**DONNÉES DE L'EXERCICE:**
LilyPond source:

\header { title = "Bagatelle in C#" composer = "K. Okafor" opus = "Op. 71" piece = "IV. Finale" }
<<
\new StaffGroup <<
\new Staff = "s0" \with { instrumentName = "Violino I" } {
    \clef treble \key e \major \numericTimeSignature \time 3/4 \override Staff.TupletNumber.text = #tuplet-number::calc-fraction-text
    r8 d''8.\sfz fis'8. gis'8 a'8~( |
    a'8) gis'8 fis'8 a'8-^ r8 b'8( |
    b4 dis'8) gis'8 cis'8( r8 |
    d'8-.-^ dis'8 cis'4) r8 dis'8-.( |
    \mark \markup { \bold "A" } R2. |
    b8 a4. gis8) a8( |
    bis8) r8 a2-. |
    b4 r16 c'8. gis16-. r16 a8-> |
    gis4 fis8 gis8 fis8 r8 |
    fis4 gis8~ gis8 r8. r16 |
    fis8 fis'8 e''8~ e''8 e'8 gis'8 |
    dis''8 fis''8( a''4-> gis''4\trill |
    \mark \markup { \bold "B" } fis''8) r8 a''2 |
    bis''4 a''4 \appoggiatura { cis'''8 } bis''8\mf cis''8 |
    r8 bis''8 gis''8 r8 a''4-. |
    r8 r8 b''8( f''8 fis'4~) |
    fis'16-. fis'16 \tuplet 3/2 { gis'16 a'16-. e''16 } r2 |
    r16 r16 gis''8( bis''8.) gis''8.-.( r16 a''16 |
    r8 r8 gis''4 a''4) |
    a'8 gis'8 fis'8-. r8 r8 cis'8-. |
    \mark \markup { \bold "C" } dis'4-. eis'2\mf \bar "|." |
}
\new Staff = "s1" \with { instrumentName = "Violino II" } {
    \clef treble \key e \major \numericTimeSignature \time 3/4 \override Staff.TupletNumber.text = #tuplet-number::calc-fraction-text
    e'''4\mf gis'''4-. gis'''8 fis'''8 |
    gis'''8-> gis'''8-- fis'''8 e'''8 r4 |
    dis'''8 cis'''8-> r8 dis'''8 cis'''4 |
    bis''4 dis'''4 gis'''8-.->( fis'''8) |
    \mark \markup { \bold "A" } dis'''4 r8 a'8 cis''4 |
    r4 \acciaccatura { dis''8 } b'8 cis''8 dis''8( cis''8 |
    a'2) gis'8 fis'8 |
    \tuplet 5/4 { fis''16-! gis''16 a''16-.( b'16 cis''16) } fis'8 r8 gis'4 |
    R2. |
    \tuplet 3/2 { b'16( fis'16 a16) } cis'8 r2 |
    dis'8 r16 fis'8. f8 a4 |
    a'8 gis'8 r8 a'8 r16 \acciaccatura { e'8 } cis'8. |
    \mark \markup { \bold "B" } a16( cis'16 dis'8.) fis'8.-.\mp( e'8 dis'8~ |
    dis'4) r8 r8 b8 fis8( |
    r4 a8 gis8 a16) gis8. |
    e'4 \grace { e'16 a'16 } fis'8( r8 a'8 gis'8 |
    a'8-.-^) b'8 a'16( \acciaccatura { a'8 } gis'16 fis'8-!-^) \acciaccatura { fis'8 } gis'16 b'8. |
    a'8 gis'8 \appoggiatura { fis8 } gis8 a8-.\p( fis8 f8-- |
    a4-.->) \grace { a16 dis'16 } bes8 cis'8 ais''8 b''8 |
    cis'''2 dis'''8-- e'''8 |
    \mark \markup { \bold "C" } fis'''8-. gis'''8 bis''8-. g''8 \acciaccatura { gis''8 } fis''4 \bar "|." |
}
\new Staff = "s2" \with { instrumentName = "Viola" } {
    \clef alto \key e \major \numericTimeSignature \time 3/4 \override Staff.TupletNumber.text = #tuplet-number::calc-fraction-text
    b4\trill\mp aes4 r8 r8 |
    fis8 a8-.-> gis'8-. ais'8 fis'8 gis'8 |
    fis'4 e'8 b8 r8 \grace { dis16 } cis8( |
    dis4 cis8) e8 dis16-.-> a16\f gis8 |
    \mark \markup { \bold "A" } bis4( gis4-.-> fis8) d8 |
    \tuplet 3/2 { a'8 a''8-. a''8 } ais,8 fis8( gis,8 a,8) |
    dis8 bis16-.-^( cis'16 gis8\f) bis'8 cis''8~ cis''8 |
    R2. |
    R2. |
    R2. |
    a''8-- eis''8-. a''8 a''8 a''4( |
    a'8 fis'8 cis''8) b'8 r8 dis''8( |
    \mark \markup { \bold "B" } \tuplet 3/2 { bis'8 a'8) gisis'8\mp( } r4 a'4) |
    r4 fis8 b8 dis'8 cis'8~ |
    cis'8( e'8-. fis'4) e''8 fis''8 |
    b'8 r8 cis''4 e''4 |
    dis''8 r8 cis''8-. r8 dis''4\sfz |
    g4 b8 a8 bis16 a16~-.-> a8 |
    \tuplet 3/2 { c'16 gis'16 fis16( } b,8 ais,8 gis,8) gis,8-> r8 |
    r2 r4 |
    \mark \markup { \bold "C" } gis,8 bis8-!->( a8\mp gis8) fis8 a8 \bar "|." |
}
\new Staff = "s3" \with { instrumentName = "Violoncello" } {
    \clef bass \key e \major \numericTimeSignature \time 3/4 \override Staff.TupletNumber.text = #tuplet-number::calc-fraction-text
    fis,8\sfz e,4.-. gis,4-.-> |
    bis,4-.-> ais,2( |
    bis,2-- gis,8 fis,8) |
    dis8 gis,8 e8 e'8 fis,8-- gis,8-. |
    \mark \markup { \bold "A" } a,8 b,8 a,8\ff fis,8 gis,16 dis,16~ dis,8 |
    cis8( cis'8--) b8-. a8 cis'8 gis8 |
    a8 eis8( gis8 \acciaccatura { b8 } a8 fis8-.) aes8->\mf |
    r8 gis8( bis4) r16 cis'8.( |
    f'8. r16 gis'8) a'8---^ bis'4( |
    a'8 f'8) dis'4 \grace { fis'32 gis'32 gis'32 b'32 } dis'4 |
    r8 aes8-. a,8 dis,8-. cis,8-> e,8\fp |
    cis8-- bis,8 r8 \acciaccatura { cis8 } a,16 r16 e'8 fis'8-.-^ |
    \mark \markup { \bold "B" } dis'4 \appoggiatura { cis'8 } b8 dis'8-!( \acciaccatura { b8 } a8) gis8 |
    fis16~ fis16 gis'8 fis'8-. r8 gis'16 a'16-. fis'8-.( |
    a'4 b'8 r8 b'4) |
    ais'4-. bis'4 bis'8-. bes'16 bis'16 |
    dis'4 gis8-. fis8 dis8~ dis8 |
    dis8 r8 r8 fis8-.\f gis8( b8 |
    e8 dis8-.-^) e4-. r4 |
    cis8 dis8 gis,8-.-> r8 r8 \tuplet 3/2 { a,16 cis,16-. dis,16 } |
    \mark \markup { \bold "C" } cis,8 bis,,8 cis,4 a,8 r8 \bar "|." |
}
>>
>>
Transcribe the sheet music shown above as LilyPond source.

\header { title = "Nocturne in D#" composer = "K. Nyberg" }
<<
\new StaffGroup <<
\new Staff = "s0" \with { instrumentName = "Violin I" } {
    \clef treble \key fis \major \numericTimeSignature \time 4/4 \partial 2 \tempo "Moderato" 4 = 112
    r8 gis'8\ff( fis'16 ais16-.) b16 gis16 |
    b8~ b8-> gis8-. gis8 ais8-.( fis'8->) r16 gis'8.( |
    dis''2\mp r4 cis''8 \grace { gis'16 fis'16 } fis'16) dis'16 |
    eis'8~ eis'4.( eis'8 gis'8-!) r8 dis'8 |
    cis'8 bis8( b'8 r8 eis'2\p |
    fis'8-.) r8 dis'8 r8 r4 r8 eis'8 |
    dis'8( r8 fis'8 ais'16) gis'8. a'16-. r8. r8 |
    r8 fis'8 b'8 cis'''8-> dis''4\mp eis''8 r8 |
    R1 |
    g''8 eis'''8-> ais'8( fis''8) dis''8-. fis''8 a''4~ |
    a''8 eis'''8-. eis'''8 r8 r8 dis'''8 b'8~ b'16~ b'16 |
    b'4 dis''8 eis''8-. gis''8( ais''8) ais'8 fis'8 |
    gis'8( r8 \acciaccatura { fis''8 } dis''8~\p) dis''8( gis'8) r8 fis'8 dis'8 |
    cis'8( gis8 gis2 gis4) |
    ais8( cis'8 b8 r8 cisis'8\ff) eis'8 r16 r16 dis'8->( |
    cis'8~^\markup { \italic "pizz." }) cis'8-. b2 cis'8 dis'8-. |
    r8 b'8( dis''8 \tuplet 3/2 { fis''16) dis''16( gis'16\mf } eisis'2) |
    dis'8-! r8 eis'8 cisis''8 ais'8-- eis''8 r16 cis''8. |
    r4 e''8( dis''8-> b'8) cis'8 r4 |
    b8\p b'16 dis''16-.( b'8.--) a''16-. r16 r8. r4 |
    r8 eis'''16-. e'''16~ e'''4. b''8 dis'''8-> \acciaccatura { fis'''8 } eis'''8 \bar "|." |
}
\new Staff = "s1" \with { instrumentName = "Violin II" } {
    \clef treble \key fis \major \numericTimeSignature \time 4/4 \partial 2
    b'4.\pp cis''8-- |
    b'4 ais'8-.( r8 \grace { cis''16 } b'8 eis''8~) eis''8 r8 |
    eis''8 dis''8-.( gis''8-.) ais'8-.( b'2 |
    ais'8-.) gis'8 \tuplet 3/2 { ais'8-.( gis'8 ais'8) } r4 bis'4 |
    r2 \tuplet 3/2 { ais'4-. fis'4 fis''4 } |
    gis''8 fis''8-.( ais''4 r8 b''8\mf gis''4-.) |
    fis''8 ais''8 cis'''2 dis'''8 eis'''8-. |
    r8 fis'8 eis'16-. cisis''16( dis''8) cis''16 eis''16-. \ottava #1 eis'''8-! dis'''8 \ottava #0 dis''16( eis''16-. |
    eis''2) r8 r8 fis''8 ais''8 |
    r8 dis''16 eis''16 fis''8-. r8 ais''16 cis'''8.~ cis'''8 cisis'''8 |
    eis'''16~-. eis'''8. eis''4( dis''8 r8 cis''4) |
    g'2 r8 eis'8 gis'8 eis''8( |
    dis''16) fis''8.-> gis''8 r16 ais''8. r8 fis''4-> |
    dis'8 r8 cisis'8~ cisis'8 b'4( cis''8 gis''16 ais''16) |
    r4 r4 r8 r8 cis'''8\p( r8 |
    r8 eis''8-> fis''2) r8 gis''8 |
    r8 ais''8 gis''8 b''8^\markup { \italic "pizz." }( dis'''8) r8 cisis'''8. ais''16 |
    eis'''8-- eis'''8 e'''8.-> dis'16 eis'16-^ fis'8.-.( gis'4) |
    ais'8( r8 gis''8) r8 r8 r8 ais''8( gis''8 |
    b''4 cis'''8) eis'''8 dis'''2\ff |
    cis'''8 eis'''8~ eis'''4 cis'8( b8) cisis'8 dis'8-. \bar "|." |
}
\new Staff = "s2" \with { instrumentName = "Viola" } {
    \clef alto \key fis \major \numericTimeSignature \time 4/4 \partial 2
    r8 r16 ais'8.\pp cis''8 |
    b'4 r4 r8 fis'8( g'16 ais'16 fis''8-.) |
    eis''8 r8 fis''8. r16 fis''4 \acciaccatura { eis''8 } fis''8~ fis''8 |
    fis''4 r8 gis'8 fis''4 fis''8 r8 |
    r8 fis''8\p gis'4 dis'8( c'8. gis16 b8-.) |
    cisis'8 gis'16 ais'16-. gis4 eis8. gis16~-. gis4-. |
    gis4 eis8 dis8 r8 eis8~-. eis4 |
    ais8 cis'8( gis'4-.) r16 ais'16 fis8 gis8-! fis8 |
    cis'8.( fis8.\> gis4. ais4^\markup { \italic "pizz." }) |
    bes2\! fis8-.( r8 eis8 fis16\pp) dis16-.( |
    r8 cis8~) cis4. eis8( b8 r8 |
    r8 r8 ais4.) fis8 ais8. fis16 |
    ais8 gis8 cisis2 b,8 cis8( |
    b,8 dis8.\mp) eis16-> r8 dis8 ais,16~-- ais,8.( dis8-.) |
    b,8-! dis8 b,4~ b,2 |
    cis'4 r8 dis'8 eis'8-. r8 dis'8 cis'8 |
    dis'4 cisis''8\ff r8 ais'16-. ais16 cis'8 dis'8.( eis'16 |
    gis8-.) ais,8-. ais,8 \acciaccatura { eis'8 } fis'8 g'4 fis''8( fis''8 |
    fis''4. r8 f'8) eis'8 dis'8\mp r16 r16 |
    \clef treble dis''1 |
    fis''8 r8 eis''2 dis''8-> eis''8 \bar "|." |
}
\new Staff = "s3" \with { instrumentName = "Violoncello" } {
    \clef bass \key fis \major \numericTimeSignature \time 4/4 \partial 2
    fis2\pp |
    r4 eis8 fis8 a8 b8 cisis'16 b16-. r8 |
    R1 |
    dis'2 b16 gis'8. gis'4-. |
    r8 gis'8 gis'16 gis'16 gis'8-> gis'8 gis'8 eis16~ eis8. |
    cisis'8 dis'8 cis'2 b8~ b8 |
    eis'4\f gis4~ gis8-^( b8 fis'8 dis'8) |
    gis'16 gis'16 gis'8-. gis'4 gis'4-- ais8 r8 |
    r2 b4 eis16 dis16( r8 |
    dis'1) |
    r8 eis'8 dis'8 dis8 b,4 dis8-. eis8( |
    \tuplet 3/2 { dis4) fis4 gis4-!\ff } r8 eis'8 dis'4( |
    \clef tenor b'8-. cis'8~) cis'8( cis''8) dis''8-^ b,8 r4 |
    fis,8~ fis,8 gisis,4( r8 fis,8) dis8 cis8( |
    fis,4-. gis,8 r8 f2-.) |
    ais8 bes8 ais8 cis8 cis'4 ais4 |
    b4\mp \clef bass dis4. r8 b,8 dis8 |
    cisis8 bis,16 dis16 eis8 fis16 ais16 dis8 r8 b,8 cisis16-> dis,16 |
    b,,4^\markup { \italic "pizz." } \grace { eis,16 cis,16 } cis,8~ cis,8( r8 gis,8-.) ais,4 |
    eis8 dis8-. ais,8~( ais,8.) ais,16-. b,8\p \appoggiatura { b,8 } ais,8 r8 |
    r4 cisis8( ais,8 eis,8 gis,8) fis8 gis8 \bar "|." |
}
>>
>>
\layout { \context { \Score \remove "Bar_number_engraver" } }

**EXERCICE:** Dénombrez les lignes ci-dessus qui contiennent la chaîne "LilyPond", en tenant compte de la casse. Donnez uniquement ce nombre.

**RÉPONSE:** 2